* [Data section]:

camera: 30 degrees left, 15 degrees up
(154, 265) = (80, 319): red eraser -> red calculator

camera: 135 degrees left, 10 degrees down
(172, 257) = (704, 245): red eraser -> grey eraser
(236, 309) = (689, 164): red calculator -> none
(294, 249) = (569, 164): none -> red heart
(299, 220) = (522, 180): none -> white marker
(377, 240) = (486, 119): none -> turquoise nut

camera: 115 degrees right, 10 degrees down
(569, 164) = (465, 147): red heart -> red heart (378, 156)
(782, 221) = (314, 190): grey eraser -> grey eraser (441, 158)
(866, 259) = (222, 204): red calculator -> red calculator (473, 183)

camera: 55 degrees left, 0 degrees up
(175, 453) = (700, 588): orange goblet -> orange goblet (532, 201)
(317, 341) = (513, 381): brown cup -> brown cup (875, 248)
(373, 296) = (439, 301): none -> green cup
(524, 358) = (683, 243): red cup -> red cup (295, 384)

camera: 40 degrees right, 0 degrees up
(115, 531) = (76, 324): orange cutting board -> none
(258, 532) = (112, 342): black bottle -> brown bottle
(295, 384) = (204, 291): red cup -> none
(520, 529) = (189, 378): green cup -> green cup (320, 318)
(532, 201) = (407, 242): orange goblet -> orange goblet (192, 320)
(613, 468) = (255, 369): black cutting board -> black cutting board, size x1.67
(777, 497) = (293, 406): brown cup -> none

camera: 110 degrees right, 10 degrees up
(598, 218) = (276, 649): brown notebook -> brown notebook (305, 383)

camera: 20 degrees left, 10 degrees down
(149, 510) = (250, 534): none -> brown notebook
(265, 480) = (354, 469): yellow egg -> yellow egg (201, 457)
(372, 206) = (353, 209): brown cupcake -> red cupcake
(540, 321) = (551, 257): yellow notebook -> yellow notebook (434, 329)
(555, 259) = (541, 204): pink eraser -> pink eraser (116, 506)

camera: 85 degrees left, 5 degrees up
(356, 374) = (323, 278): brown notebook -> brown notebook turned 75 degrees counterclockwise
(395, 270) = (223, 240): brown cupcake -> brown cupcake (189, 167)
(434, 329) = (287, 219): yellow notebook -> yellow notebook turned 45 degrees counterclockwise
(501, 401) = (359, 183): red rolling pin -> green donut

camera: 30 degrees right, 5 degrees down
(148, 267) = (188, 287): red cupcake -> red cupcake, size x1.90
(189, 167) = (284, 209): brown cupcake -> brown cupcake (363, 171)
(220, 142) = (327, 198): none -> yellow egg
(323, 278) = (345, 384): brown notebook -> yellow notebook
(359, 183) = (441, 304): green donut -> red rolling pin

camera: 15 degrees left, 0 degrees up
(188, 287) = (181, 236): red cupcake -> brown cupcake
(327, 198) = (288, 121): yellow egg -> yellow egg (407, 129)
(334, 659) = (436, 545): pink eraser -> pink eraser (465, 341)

* [Action item]: Give back exactly what runs from the first line of the listing above to the line that contains "(317, 341) = (513, 381): brown", keeping both end lines.

* [Task solution]:
camera: 30 degrees left, 15 degrees up
(154, 265) = (80, 319): red eraser -> red calculator

camera: 135 degrees left, 10 degrees down
(172, 257) = (704, 245): red eraser -> grey eraser
(236, 309) = (689, 164): red calculator -> none
(294, 249) = (569, 164): none -> red heart
(299, 220) = (522, 180): none -> white marker
(377, 240) = (486, 119): none -> turquoise nut

camera: 115 degrees right, 10 degrees down
(569, 164) = (465, 147): red heart -> red heart (378, 156)
(782, 221) = (314, 190): grey eraser -> grey eraser (441, 158)
(866, 259) = (222, 204): red calculator -> red calculator (473, 183)

camera: 55 degrees left, 0 degrees up
(175, 453) = (700, 588): orange goblet -> orange goblet (532, 201)
(317, 341) = (513, 381): brown cup -> brown cup (875, 248)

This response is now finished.